Stored items from a collection:
"""
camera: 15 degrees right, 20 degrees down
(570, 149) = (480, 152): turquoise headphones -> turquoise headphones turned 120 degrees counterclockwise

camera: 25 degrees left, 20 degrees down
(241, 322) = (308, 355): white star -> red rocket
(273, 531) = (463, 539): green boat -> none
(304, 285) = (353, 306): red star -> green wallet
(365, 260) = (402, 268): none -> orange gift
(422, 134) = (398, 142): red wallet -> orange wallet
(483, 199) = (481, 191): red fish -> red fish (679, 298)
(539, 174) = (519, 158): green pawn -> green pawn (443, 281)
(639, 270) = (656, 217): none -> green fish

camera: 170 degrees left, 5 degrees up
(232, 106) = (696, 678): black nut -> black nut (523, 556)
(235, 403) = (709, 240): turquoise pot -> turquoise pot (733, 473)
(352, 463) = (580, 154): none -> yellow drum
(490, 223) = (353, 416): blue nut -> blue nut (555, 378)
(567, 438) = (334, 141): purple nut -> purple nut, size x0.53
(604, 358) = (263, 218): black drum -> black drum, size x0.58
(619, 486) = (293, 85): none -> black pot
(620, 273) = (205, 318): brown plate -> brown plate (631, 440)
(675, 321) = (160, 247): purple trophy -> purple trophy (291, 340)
"""
Write out the data above once more, exactly as it stands.

camera: 15 degrees right, 20 degrees down
(570, 149) = (480, 152): turquoise headphones -> turquoise headphones turned 120 degrees counterclockwise

camera: 25 degrees left, 20 degrees down
(241, 322) = (308, 355): white star -> red rocket
(273, 531) = (463, 539): green boat -> none
(304, 285) = (353, 306): red star -> green wallet
(365, 260) = (402, 268): none -> orange gift
(422, 134) = (398, 142): red wallet -> orange wallet
(483, 199) = (481, 191): red fish -> red fish (679, 298)
(539, 174) = (519, 158): green pawn -> green pawn (443, 281)
(639, 270) = (656, 217): none -> green fish

camera: 170 degrees left, 5 degrees up
(232, 106) = (696, 678): black nut -> black nut (523, 556)
(235, 403) = (709, 240): turquoise pot -> turquoise pot (733, 473)
(352, 463) = (580, 154): none -> yellow drum
(490, 223) = (353, 416): blue nut -> blue nut (555, 378)
(567, 438) = (334, 141): purple nut -> purple nut, size x0.53
(604, 358) = (263, 218): black drum -> black drum, size x0.58
(619, 486) = (293, 85): none -> black pot
(620, 273) = (205, 318): brown plate -> brown plate (631, 440)
(675, 321) = (160, 247): purple trophy -> purple trophy (291, 340)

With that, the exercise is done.